Work instructions
Omit the pictures, and output the rest of the entries exactly as written.

Data shown
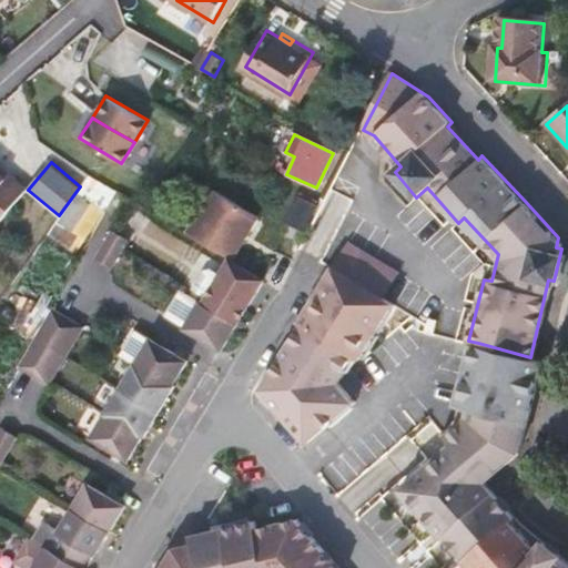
[(0,165),(0,173),(7,179),(10,174),(0,165)]
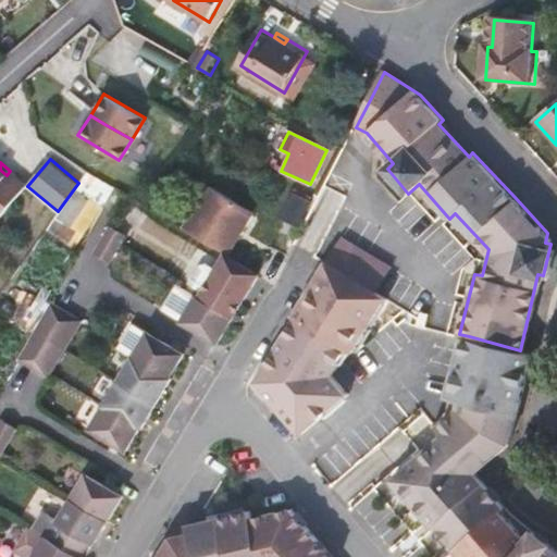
[(0,170),(0,218),(27,186),(10,171),(7,175),(0,170)]
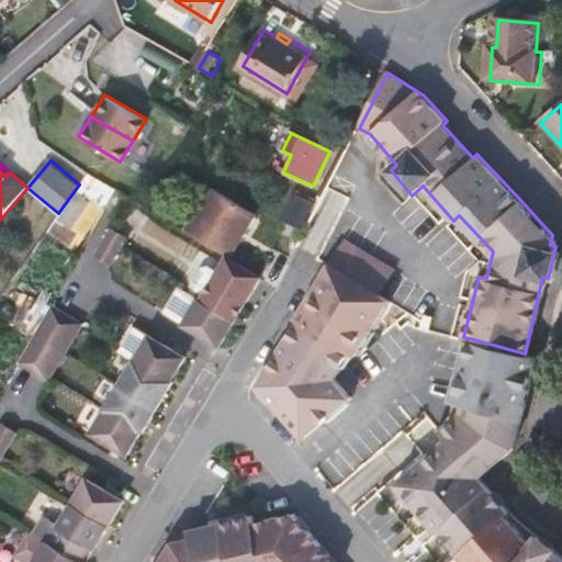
[(113,188),(88,172),(79,184),(76,189),(90,200),(92,195),(104,204),(113,188)]
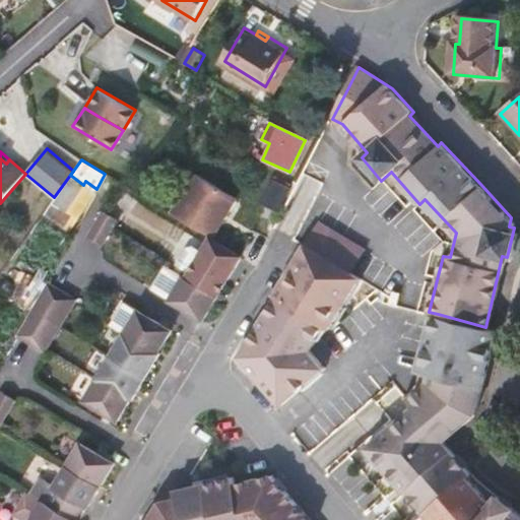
[(170,210),(210,234),(233,196),(192,172),(170,210)]
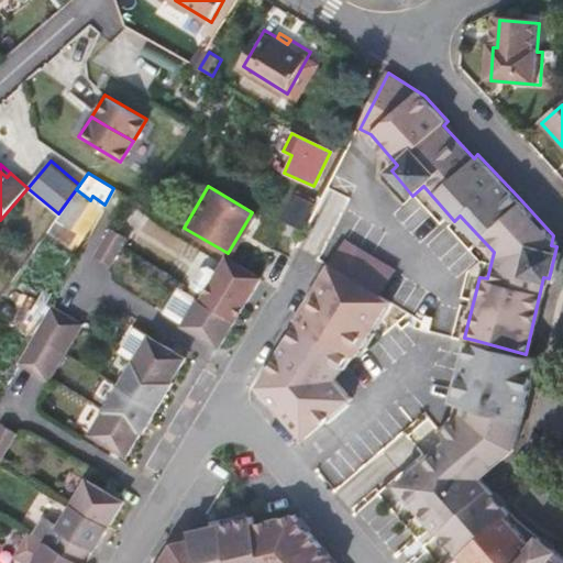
[(76,191),(58,220),(73,229),(90,201),(76,191)]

Exercise solution
[(0,165),(0,173),(7,179),(10,174),(0,165)]
[(0,170),(0,218),(27,186),(10,171),(7,175),(0,170)]
[(113,188),(88,172),(79,184),(76,189),(90,200),(92,195),(104,204),(113,188)]
[(170,210),(210,234),(233,196),(192,172),(170,210)]
[(76,191),(58,220),(73,229),(90,201),(76,191)]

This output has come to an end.